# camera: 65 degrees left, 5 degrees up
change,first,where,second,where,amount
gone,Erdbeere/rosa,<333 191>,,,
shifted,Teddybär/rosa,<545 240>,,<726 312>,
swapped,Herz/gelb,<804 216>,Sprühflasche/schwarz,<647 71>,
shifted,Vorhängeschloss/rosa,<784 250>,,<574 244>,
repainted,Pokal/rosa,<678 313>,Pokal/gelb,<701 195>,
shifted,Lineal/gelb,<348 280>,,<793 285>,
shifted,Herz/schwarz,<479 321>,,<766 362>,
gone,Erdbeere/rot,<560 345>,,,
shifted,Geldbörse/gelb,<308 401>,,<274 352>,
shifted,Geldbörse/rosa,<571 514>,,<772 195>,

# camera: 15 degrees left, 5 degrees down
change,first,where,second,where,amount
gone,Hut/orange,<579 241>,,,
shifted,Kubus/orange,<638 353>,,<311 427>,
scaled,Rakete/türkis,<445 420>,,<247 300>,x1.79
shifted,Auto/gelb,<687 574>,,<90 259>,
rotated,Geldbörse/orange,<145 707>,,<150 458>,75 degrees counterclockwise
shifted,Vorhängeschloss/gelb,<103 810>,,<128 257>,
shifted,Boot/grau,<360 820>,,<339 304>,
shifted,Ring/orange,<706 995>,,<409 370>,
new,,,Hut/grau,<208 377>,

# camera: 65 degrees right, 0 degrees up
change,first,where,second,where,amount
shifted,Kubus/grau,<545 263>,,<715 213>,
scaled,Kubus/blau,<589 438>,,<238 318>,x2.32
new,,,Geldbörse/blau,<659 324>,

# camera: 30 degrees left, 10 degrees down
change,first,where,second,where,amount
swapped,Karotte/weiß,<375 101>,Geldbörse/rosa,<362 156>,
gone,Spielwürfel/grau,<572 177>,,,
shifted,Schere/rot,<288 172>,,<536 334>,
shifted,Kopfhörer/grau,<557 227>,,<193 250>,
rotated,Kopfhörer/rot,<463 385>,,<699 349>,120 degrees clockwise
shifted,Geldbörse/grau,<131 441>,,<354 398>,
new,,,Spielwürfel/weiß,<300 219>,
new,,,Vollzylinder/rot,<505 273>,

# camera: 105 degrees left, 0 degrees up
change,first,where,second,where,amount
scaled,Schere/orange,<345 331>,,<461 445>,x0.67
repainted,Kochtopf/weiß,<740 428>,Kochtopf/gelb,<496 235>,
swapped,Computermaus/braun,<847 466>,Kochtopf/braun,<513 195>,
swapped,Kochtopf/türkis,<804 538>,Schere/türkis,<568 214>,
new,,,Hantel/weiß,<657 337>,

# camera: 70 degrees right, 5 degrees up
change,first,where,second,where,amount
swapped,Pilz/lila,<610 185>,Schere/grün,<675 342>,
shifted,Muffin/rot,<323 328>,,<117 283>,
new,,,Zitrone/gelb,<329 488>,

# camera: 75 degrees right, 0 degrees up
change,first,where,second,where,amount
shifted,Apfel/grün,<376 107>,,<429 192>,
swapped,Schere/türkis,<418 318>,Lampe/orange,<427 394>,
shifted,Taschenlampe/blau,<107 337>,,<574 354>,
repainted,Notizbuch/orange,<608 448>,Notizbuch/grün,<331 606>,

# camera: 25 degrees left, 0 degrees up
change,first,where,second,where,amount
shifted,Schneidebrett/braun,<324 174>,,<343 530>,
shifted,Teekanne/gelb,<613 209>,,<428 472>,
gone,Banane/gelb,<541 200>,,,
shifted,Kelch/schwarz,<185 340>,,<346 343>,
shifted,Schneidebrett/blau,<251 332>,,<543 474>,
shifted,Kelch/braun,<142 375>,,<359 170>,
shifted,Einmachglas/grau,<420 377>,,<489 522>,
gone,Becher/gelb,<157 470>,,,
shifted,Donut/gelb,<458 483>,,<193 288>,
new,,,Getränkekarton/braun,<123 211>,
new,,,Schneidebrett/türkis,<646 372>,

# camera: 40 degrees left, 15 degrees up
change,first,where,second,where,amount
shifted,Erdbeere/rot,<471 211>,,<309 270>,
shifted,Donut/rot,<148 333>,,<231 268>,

TO DO:
Copy out every line of the listing where the word "Herz" occurs.

TASK RESULT:
swapped,Herz/gelb,<804 216>,Sprühflasche/schwarz,<647 71>,
shifted,Herz/schwarz,<479 321>,,<766 362>,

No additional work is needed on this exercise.